** What you need to do **
Copy out the full listing below as it stands, with its pictures left behind.

** Data extract **
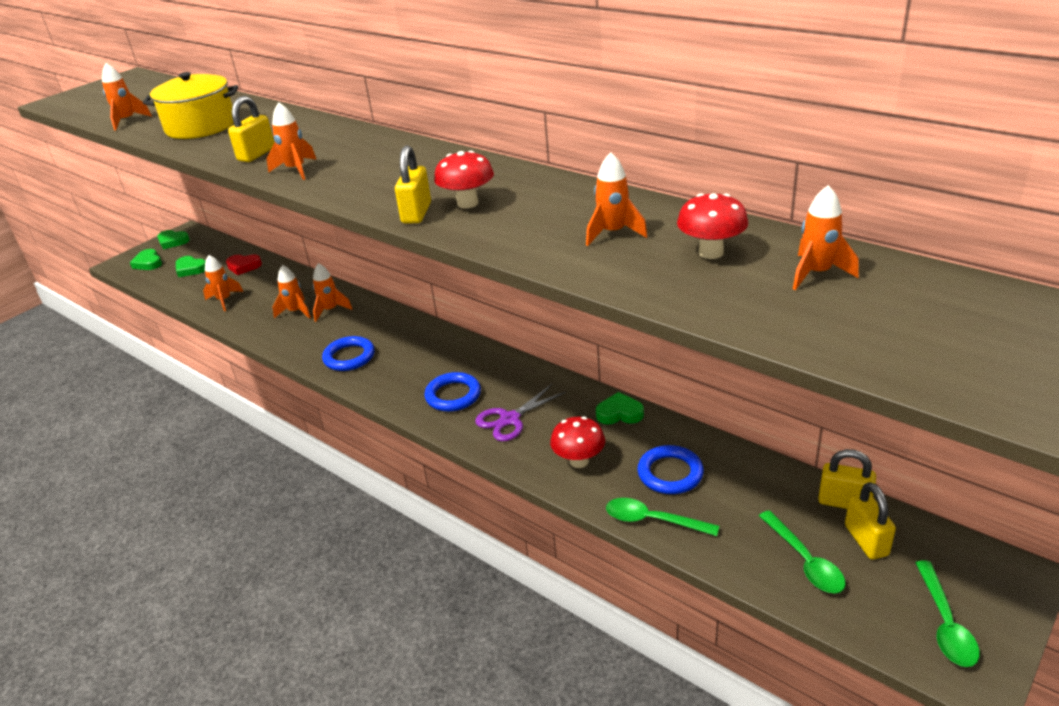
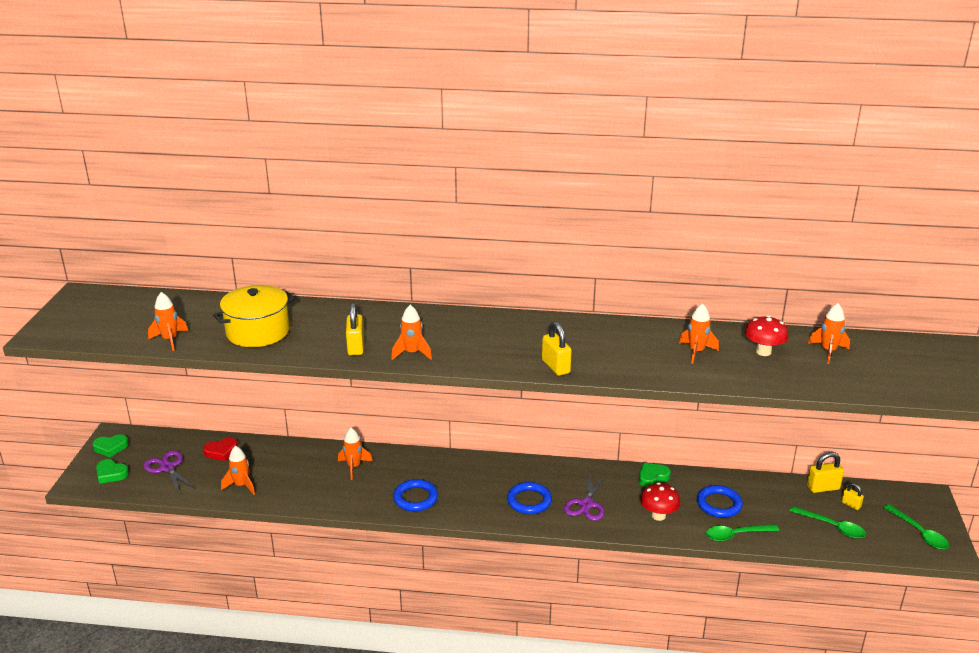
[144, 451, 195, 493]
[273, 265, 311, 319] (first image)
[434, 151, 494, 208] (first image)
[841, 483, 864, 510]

** Answer space **
[144, 451, 195, 493]
[273, 265, 311, 319] (first image)
[434, 151, 494, 208] (first image)
[841, 483, 864, 510]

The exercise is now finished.